BRIEF: Give back the lines of the records exactly, starting at the first and ending at the one with "repainted: red_gubamuk [837, 325, 948, 458]".

GIVEN INFORMATION:
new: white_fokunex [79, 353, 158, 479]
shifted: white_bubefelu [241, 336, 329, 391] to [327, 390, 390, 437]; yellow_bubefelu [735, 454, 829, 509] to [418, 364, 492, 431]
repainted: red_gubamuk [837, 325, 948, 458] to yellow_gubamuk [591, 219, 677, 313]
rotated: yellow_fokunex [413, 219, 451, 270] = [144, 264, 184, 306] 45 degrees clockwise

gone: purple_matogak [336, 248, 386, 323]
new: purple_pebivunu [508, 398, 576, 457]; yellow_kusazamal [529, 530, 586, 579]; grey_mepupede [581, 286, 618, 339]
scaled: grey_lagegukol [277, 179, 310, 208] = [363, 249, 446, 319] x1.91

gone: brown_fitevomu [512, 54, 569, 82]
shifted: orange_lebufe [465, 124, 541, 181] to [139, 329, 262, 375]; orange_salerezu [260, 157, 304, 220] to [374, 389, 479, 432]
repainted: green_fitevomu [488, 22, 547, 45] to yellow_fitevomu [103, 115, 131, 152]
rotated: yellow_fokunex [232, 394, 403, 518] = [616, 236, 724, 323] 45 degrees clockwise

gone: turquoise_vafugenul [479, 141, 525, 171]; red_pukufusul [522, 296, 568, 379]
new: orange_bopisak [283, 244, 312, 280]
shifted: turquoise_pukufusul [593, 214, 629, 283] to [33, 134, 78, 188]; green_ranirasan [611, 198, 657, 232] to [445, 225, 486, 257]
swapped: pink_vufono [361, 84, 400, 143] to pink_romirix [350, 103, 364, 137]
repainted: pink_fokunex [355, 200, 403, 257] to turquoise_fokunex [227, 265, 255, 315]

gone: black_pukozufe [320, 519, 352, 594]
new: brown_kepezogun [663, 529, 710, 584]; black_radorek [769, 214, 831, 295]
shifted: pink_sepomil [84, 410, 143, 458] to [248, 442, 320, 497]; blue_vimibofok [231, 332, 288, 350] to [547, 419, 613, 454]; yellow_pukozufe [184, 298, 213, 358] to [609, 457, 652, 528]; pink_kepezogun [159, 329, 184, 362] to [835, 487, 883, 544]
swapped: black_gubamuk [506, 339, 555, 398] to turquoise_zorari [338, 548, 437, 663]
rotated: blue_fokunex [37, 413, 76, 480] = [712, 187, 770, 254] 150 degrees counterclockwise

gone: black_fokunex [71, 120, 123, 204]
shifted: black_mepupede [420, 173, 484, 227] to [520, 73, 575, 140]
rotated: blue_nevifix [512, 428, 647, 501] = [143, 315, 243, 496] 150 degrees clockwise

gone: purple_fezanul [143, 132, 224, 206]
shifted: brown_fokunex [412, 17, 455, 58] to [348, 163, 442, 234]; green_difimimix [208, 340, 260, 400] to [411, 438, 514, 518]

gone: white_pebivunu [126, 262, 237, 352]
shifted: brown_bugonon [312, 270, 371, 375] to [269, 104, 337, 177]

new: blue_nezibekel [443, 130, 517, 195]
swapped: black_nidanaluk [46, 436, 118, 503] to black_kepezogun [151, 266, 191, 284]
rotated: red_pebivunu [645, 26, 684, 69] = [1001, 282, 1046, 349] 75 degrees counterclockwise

TASK RESULT:
new: white_fokunex [79, 353, 158, 479]
shifted: white_bubefelu [241, 336, 329, 391] to [327, 390, 390, 437]; yellow_bubefelu [735, 454, 829, 509] to [418, 364, 492, 431]
repainted: red_gubamuk [837, 325, 948, 458] to yellow_gubamuk [591, 219, 677, 313]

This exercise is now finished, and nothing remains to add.